### [STATED GOAL]
Return the items word for word, starting at the line that contains "Locate each specified" and ending at the last item. Leave the pictures out.

===

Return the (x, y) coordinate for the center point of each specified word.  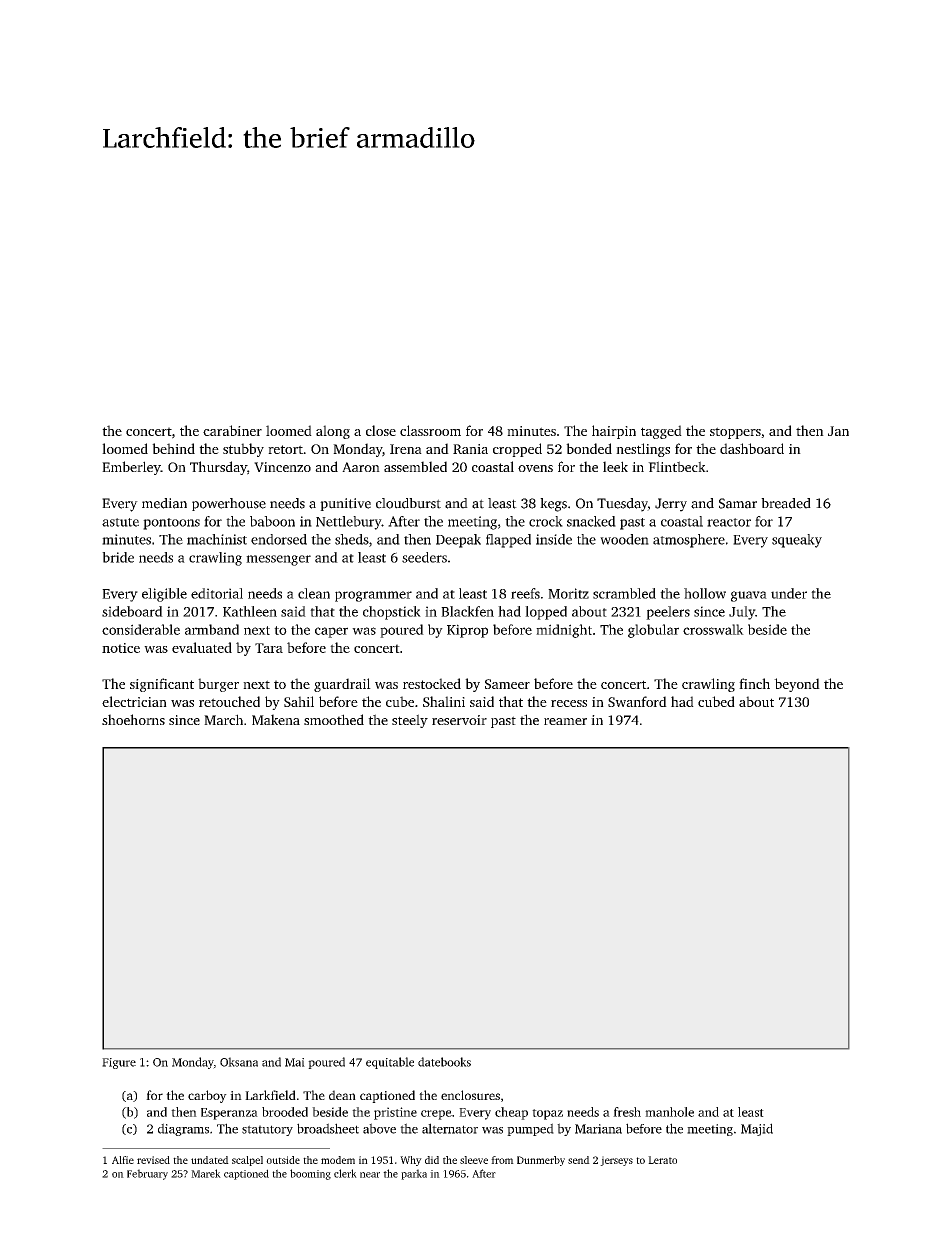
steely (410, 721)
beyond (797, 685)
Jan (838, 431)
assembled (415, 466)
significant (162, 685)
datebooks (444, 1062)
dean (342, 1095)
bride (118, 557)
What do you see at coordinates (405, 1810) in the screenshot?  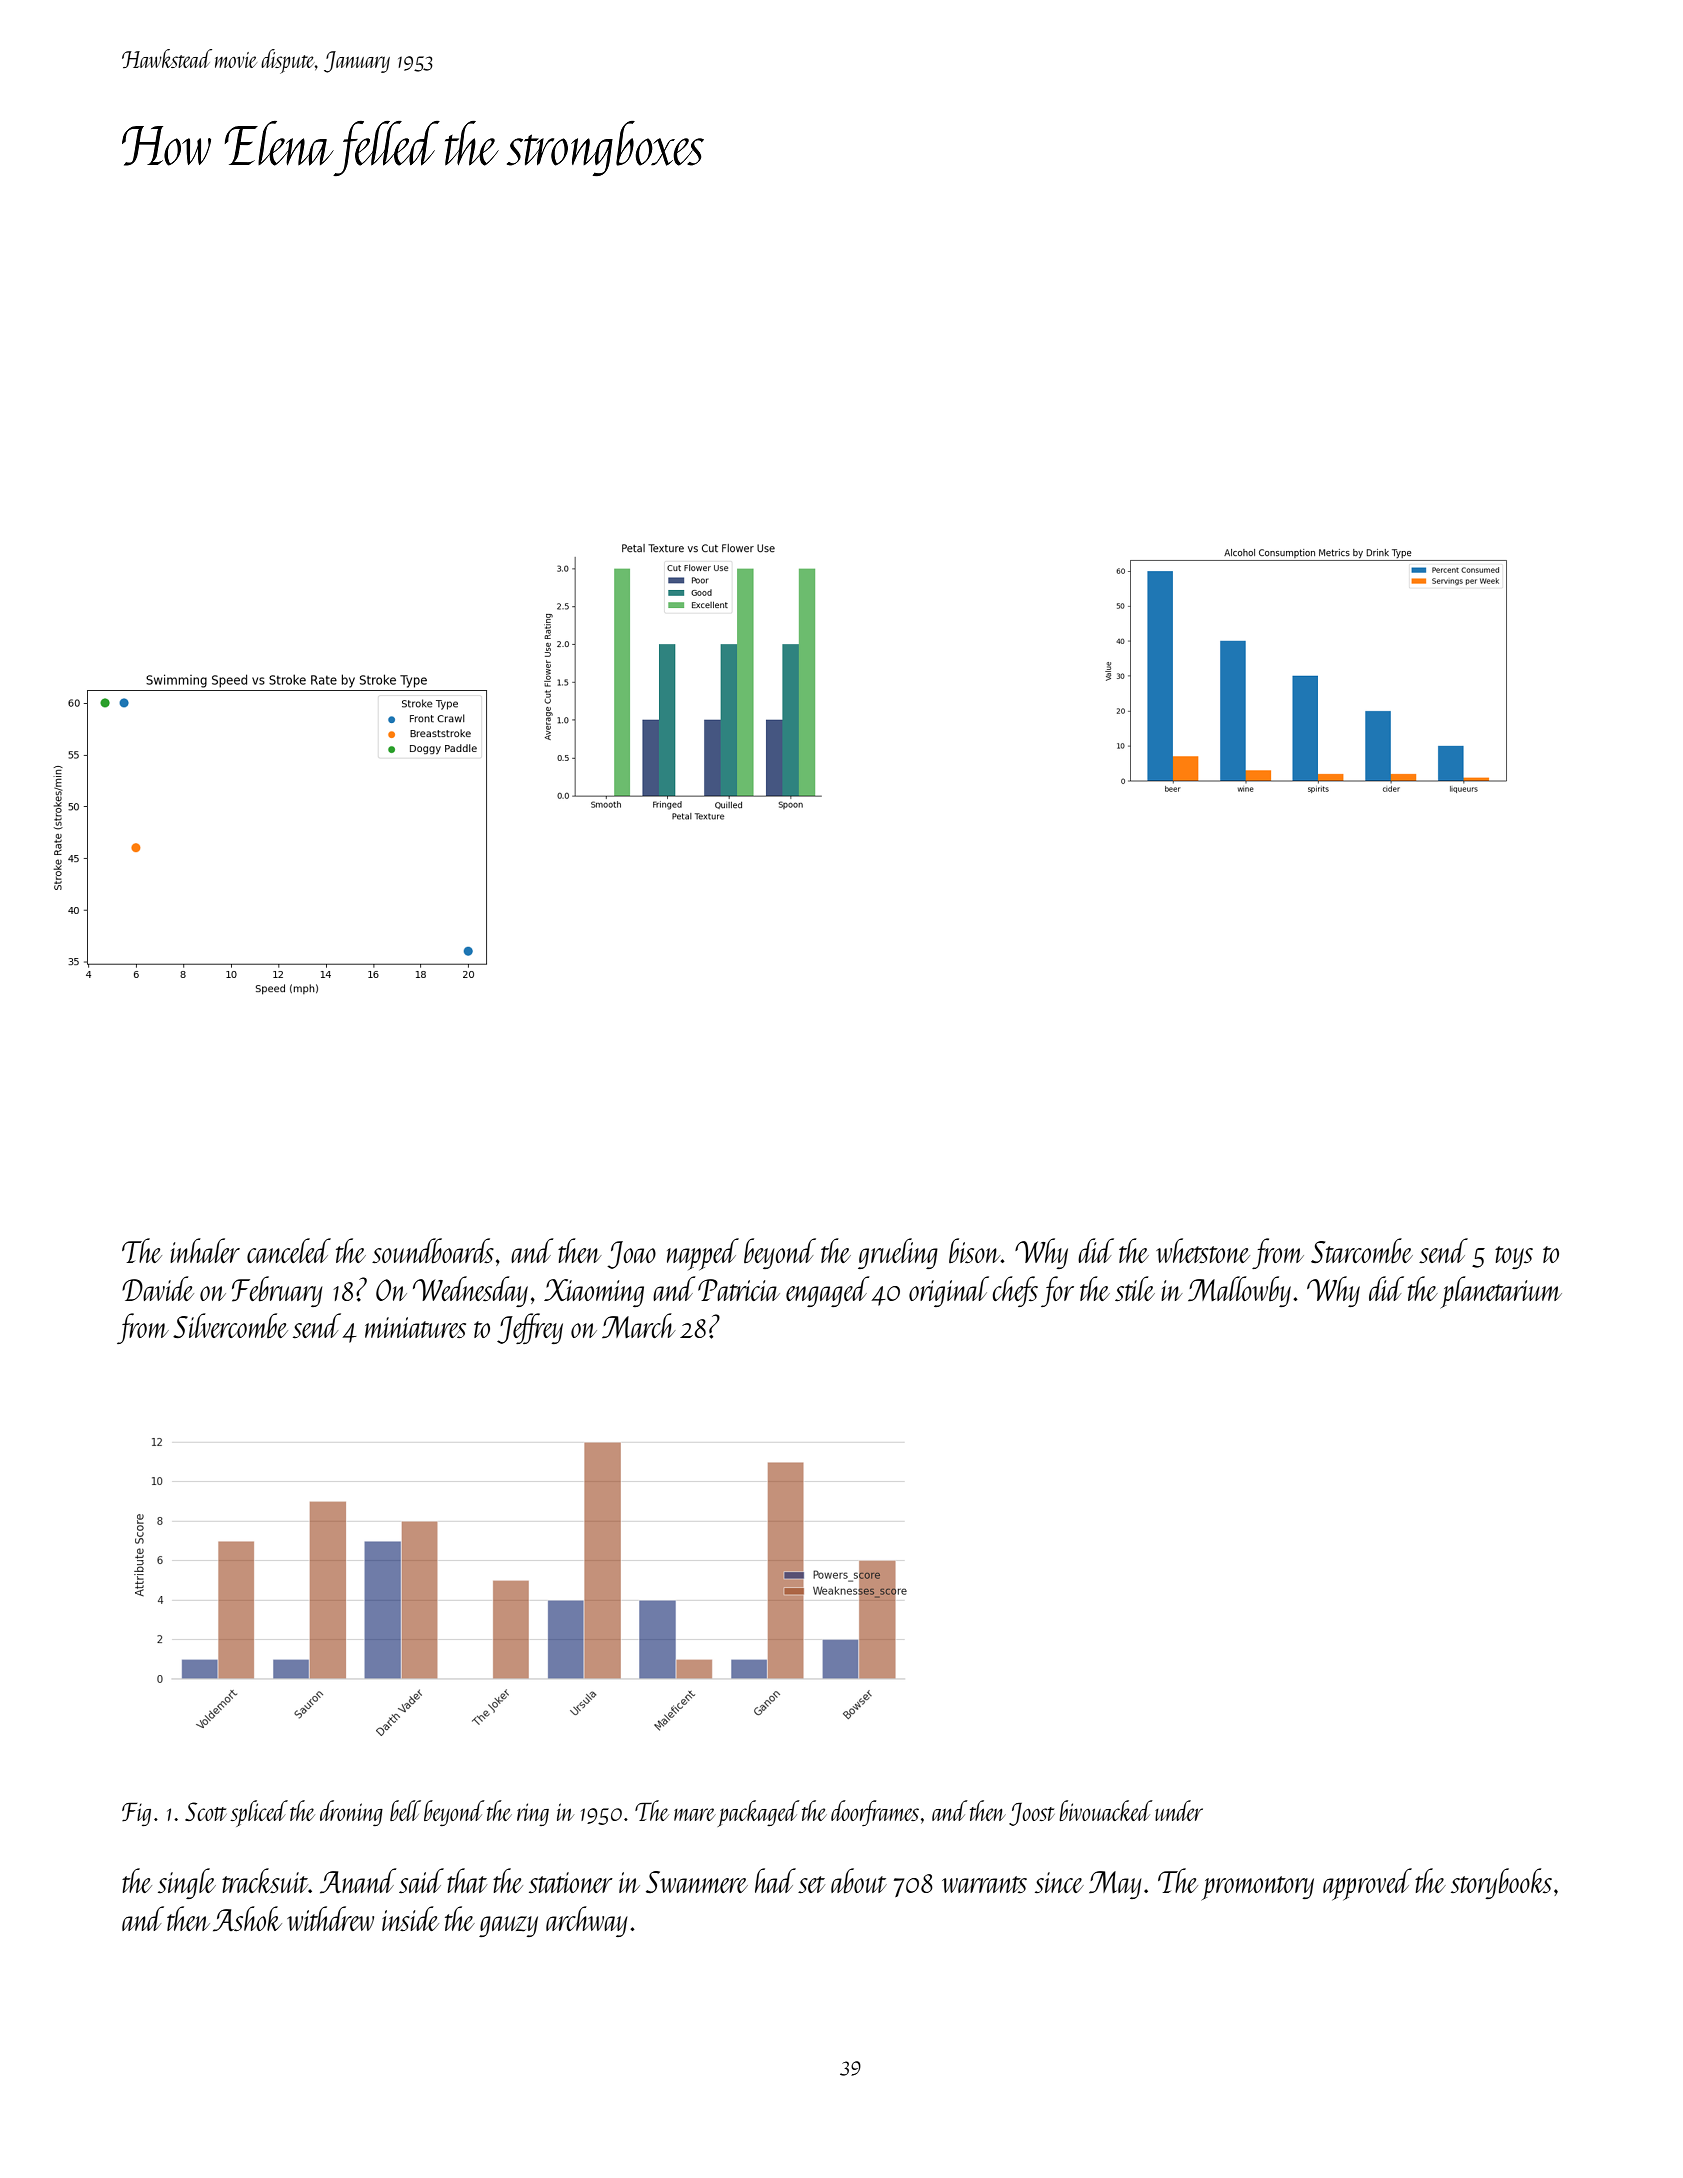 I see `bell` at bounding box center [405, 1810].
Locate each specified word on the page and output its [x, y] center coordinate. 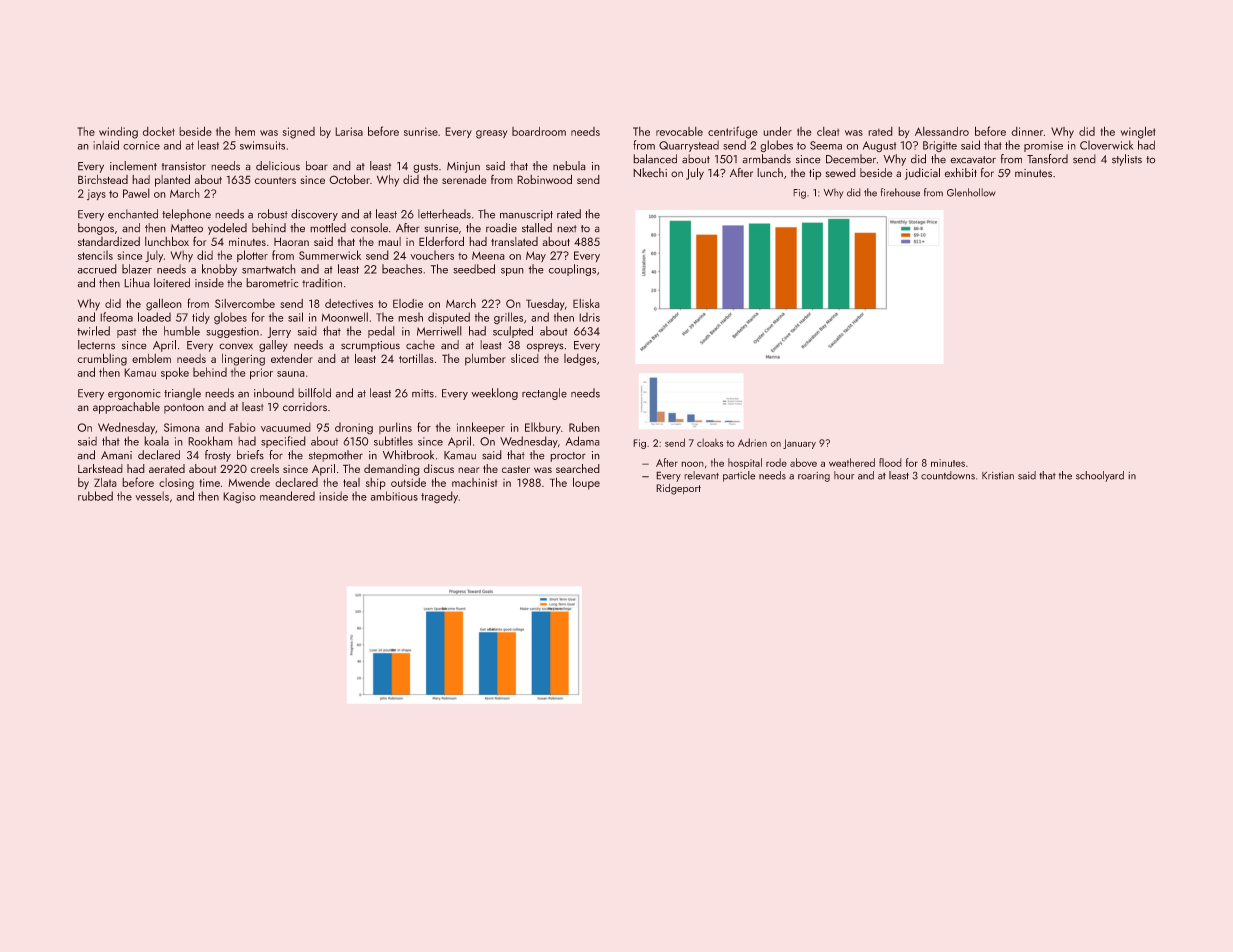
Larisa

===

### [SOLUTION FOR THIS TASK]
Locate each specified word on the page and output its [x, y] center coordinate. 
Larisa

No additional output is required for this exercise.